[Collection entries]
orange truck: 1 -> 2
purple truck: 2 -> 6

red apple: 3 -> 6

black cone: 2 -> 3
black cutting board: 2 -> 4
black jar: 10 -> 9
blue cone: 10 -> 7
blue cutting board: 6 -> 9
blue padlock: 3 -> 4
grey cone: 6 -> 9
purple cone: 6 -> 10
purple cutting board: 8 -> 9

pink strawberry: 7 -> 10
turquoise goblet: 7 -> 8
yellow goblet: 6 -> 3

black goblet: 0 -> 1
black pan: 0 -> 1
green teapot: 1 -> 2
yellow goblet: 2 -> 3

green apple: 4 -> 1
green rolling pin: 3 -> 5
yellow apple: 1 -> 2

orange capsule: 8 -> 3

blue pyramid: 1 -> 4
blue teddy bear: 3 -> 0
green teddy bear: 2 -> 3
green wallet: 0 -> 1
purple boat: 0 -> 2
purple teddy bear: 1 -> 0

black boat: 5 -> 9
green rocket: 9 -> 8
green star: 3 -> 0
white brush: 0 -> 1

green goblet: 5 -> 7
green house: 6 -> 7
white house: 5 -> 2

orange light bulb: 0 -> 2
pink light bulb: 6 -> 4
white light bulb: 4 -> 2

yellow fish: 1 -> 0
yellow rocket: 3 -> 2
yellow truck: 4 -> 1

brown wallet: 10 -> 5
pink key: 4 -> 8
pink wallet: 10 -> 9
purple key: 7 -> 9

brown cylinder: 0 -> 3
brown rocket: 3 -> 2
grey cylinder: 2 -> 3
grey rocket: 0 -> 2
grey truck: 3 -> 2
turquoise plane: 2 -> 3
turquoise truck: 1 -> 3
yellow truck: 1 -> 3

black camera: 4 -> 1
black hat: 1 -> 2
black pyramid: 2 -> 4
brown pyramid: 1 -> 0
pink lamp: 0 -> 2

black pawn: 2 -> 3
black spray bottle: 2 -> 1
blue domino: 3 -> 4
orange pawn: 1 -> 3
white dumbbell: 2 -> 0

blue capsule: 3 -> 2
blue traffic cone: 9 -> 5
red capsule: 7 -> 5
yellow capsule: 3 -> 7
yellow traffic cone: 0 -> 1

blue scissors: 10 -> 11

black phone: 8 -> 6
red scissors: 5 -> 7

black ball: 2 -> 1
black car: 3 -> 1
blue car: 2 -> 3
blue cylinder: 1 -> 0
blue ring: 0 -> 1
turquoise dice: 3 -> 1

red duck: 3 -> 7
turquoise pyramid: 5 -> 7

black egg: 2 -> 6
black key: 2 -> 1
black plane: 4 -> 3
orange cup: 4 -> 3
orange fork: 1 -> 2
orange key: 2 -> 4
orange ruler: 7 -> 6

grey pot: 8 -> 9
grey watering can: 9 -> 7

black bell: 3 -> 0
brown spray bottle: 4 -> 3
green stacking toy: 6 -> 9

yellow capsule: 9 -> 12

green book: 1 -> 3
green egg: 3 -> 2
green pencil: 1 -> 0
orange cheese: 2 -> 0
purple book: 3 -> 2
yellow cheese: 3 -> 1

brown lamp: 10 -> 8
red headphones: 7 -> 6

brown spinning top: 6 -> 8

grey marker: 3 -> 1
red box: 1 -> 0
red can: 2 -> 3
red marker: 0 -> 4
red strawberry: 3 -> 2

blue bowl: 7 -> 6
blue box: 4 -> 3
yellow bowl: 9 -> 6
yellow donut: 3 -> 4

- **What the exercise asks**
Return, word for word, every line from the line with "red duck: 3 -> 7" to the final line of the data.

- **Task solution**
red duck: 3 -> 7
turquoise pyramid: 5 -> 7

black egg: 2 -> 6
black key: 2 -> 1
black plane: 4 -> 3
orange cup: 4 -> 3
orange fork: 1 -> 2
orange key: 2 -> 4
orange ruler: 7 -> 6

grey pot: 8 -> 9
grey watering can: 9 -> 7

black bell: 3 -> 0
brown spray bottle: 4 -> 3
green stacking toy: 6 -> 9

yellow capsule: 9 -> 12

green book: 1 -> 3
green egg: 3 -> 2
green pencil: 1 -> 0
orange cheese: 2 -> 0
purple book: 3 -> 2
yellow cheese: 3 -> 1

brown lamp: 10 -> 8
red headphones: 7 -> 6

brown spinning top: 6 -> 8

grey marker: 3 -> 1
red box: 1 -> 0
red can: 2 -> 3
red marker: 0 -> 4
red strawberry: 3 -> 2

blue bowl: 7 -> 6
blue box: 4 -> 3
yellow bowl: 9 -> 6
yellow donut: 3 -> 4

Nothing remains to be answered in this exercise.